§ Information shown
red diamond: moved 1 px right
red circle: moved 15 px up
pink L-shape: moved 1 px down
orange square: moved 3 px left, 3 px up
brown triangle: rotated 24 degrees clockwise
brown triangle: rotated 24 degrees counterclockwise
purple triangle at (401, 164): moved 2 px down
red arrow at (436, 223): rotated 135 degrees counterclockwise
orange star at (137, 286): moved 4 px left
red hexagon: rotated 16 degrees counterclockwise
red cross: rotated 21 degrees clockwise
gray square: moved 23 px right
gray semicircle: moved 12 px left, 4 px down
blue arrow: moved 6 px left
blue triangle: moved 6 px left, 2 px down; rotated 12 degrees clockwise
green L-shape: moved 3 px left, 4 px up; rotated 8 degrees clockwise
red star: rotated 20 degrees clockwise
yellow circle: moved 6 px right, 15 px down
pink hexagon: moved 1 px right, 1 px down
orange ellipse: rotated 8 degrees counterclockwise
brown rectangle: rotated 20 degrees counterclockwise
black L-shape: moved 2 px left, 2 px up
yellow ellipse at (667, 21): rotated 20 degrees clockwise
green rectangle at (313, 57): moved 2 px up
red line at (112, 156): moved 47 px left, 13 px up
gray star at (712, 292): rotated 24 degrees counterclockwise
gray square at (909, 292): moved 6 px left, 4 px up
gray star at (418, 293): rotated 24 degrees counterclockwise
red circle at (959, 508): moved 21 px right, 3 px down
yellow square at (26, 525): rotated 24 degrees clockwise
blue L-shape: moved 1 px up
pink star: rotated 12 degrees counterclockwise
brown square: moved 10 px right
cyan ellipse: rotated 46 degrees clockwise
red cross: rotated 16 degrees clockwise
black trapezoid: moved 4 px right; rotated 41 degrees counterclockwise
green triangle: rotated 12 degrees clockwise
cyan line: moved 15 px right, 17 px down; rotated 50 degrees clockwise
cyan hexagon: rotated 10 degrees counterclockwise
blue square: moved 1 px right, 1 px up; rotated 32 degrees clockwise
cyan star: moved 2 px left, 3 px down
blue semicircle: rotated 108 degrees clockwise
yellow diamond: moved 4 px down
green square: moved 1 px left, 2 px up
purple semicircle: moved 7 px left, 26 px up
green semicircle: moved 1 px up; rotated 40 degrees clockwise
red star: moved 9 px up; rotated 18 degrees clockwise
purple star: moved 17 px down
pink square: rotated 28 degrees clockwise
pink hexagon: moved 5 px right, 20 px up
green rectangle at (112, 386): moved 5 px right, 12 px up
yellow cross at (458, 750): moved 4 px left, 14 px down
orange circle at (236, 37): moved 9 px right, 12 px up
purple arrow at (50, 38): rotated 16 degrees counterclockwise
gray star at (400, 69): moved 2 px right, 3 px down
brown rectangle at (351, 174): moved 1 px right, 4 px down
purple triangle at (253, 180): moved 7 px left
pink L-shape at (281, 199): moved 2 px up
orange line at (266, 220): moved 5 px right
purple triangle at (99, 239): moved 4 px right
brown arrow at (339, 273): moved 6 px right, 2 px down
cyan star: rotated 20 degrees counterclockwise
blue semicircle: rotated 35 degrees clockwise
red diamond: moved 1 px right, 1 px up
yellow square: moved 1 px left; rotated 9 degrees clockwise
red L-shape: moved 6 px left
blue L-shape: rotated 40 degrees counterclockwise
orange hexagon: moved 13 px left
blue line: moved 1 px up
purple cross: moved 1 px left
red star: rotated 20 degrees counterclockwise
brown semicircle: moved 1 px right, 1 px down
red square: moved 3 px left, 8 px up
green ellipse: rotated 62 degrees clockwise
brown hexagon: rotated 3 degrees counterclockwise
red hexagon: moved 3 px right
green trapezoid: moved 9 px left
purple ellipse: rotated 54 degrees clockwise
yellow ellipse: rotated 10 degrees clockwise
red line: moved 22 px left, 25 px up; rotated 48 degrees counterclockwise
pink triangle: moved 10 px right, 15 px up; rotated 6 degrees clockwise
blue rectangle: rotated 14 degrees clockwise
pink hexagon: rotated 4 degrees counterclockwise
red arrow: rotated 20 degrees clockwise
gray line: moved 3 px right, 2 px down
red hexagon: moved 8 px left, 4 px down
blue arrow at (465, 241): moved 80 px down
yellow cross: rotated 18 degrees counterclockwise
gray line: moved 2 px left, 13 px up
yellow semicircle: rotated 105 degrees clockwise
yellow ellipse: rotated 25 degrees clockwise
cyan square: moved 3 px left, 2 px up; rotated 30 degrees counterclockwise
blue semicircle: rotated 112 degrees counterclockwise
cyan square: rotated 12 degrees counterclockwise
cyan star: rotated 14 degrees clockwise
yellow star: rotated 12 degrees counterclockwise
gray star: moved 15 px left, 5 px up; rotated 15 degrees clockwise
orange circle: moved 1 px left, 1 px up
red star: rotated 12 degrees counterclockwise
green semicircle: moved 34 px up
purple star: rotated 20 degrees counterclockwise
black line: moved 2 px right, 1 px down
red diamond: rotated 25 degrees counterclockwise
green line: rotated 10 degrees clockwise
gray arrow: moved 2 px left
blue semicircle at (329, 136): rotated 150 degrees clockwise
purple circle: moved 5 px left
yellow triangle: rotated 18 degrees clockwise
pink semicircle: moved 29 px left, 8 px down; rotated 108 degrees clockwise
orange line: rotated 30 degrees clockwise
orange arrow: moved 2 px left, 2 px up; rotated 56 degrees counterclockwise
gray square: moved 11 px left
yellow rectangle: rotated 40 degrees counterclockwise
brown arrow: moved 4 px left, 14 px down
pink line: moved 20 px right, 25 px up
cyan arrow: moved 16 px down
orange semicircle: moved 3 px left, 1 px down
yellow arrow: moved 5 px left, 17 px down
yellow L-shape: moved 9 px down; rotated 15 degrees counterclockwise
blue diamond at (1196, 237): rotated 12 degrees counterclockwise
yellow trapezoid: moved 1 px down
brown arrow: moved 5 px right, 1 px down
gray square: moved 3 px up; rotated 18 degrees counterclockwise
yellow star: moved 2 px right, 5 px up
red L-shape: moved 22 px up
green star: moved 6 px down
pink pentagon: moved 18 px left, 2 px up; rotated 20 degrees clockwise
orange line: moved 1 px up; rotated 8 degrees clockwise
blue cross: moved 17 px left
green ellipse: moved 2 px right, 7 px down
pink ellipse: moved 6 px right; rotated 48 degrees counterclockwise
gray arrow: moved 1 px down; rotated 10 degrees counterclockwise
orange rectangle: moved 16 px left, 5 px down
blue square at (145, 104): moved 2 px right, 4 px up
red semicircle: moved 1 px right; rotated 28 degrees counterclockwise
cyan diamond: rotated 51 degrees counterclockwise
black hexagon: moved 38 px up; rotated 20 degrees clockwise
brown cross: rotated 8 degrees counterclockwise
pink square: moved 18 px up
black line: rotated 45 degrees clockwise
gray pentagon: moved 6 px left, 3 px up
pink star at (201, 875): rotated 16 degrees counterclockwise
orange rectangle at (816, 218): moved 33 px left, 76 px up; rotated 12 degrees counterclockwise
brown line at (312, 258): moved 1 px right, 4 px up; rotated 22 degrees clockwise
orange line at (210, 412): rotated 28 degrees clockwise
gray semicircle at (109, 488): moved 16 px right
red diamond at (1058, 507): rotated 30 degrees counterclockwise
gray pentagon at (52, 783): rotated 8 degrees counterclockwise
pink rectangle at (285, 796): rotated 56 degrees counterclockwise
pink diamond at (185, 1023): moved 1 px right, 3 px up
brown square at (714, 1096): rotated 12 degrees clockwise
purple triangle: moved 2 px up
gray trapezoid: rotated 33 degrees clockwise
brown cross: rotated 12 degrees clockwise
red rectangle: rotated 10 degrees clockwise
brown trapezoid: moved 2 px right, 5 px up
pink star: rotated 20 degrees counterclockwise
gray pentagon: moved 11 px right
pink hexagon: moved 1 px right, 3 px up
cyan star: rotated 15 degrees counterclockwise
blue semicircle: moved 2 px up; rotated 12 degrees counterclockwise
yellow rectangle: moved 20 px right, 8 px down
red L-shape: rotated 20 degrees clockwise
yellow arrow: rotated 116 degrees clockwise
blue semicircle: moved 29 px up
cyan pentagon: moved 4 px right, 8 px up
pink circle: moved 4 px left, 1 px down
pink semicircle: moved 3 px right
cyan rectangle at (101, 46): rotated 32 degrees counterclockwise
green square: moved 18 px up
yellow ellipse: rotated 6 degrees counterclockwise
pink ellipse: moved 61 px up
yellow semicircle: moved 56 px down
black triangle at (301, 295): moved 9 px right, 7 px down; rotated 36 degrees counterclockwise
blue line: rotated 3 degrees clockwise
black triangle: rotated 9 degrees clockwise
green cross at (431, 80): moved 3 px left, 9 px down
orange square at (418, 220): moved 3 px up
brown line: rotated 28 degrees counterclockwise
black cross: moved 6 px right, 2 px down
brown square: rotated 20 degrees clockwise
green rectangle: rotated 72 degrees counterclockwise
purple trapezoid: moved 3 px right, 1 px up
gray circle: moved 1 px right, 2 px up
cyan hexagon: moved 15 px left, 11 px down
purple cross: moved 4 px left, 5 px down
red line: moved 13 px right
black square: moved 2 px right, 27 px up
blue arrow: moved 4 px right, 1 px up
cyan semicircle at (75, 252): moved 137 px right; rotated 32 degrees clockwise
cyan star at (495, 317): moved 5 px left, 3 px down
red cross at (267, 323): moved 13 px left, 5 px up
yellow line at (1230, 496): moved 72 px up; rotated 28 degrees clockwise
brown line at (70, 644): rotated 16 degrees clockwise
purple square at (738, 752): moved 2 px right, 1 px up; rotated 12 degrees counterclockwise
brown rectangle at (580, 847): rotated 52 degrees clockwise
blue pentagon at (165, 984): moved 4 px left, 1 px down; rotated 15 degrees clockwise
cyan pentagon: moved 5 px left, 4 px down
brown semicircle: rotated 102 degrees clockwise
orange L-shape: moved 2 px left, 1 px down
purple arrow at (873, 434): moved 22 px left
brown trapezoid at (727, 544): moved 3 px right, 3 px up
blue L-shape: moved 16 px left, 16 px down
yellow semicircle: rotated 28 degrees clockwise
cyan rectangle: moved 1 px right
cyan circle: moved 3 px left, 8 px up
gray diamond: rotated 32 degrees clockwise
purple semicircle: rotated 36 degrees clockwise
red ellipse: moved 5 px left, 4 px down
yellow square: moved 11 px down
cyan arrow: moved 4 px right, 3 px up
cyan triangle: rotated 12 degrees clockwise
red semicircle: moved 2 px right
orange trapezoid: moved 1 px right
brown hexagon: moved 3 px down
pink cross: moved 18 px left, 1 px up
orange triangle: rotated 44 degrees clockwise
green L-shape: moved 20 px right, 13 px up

§ Exercise requirements
Take the entries above and return only the lines from the one with "gray star at (712, 292): rotated" to the one with "red diamond: moved 1 px right, 1 px up", both included, unchanged.

§ Response
gray star at (712, 292): rotated 24 degrees counterclockwise
gray square at (909, 292): moved 6 px left, 4 px up
gray star at (418, 293): rotated 24 degrees counterclockwise
red circle at (959, 508): moved 21 px right, 3 px down
yellow square at (26, 525): rotated 24 degrees clockwise
blue L-shape: moved 1 px up
pink star: rotated 12 degrees counterclockwise
brown square: moved 10 px right
cyan ellipse: rotated 46 degrees clockwise
red cross: rotated 16 degrees clockwise
black trapezoid: moved 4 px right; rotated 41 degrees counterclockwise
green triangle: rotated 12 degrees clockwise
cyan line: moved 15 px right, 17 px down; rotated 50 degrees clockwise
cyan hexagon: rotated 10 degrees counterclockwise
blue square: moved 1 px right, 1 px up; rotated 32 degrees clockwise
cyan star: moved 2 px left, 3 px down
blue semicircle: rotated 108 degrees clockwise
yellow diamond: moved 4 px down
green square: moved 1 px left, 2 px up
purple semicircle: moved 7 px left, 26 px up
green semicircle: moved 1 px up; rotated 40 degrees clockwise
red star: moved 9 px up; rotated 18 degrees clockwise
purple star: moved 17 px down
pink square: rotated 28 degrees clockwise
pink hexagon: moved 5 px right, 20 px up
green rectangle at (112, 386): moved 5 px right, 12 px up
yellow cross at (458, 750): moved 4 px left, 14 px down
orange circle at (236, 37): moved 9 px right, 12 px up
purple arrow at (50, 38): rotated 16 degrees counterclockwise
gray star at (400, 69): moved 2 px right, 3 px down
brown rectangle at (351, 174): moved 1 px right, 4 px down
purple triangle at (253, 180): moved 7 px left
pink L-shape at (281, 199): moved 2 px up
orange line at (266, 220): moved 5 px right
purple triangle at (99, 239): moved 4 px right
brown arrow at (339, 273): moved 6 px right, 2 px down
cyan star: rotated 20 degrees counterclockwise
blue semicircle: rotated 35 degrees clockwise
red diamond: moved 1 px right, 1 px up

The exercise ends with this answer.